*Exercise instructions*: Transcribe, exactly and in full, every record shown below, while omitting its images.

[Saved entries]
====

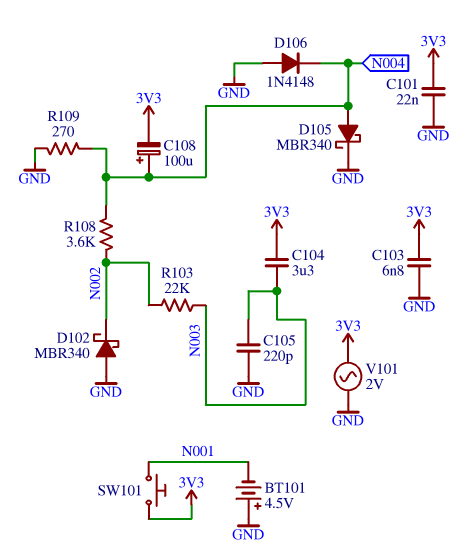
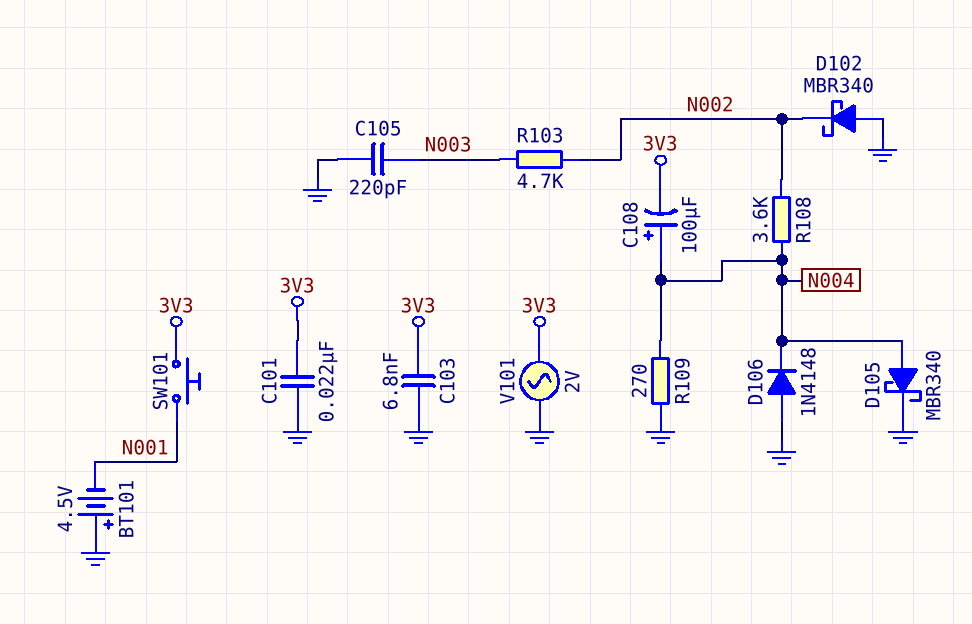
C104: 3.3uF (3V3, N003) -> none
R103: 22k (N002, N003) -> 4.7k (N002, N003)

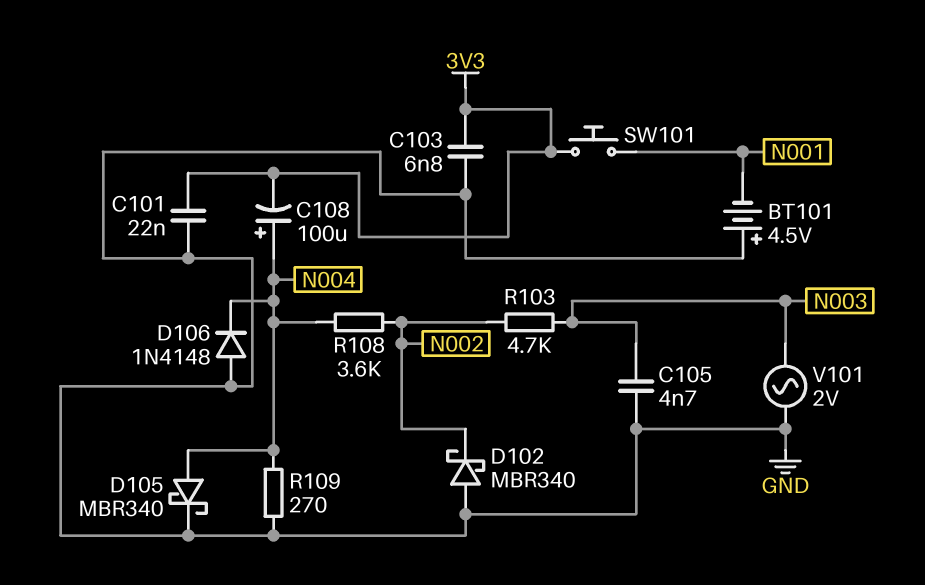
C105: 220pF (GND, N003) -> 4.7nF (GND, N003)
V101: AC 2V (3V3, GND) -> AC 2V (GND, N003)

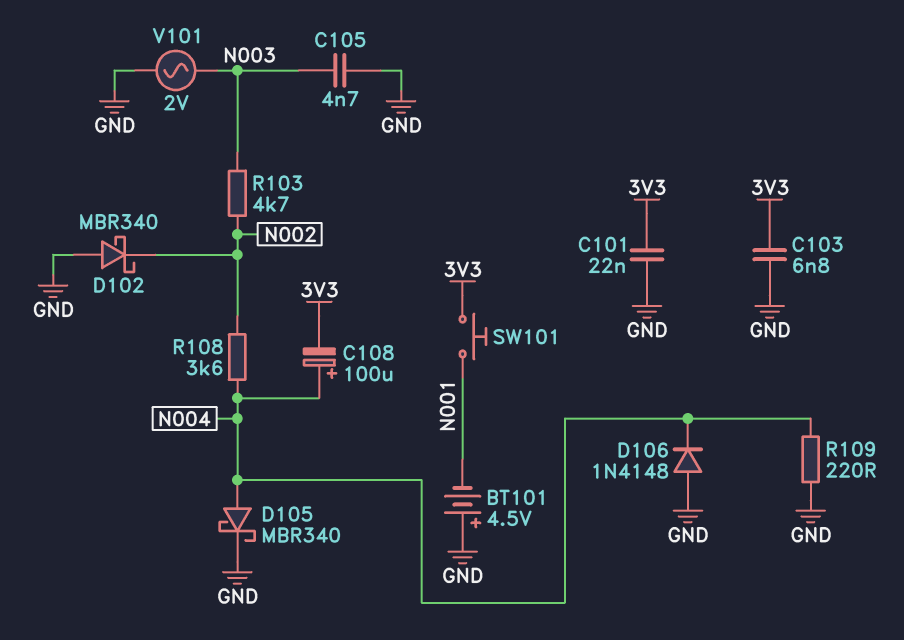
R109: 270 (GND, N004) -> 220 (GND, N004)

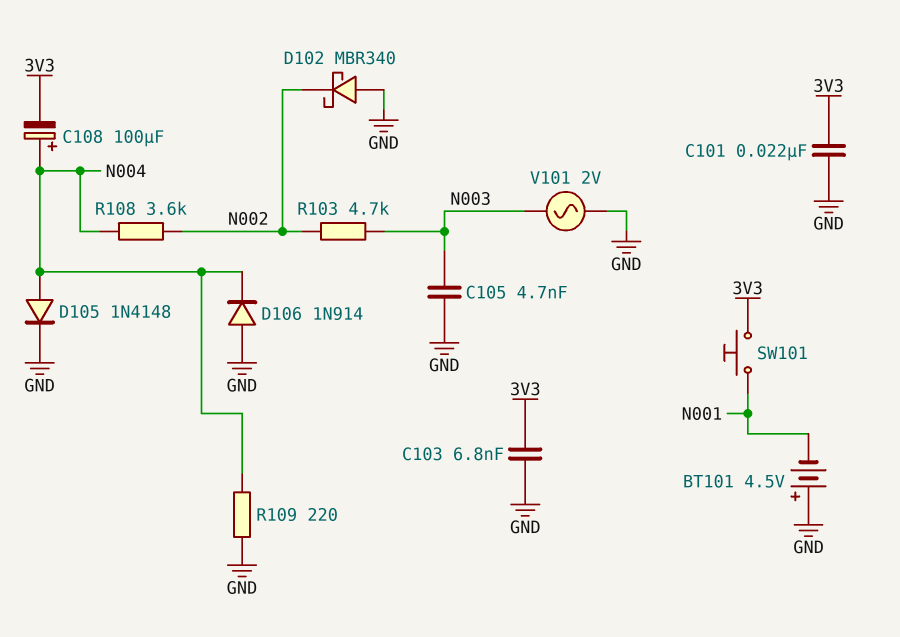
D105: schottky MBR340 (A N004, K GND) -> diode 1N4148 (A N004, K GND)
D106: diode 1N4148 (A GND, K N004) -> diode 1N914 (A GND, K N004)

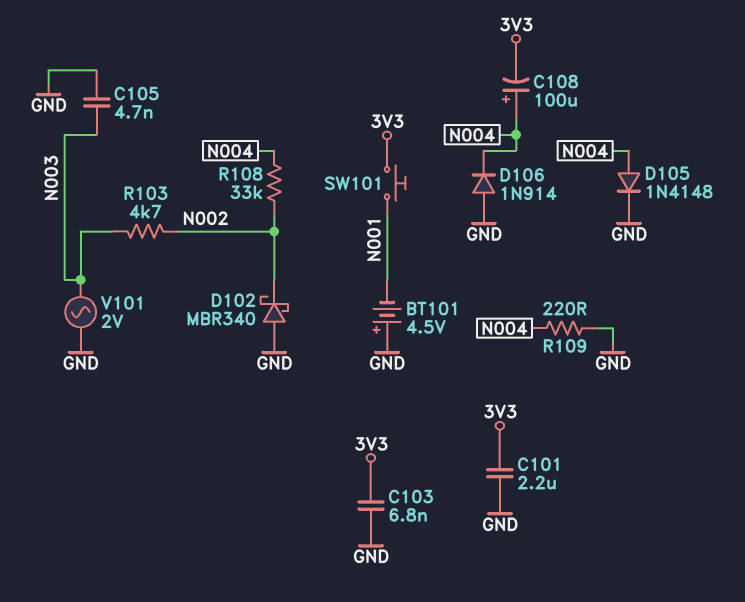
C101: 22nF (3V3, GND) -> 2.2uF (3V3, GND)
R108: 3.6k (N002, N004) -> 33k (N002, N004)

====

*Response for this exercise*:
C104: 3.3uF (3V3, N003) -> none
R103: 22k (N002, N003) -> 4.7k (N002, N003)

C105: 220pF (GND, N003) -> 4.7nF (GND, N003)
V101: AC 2V (3V3, GND) -> AC 2V (GND, N003)

R109: 270 (GND, N004) -> 220 (GND, N004)

D105: schottky MBR340 (A N004, K GND) -> diode 1N4148 (A N004, K GND)
D106: diode 1N4148 (A GND, K N004) -> diode 1N914 (A GND, K N004)

C101: 22nF (3V3, GND) -> 2.2uF (3V3, GND)
R108: 3.6k (N002, N004) -> 33k (N002, N004)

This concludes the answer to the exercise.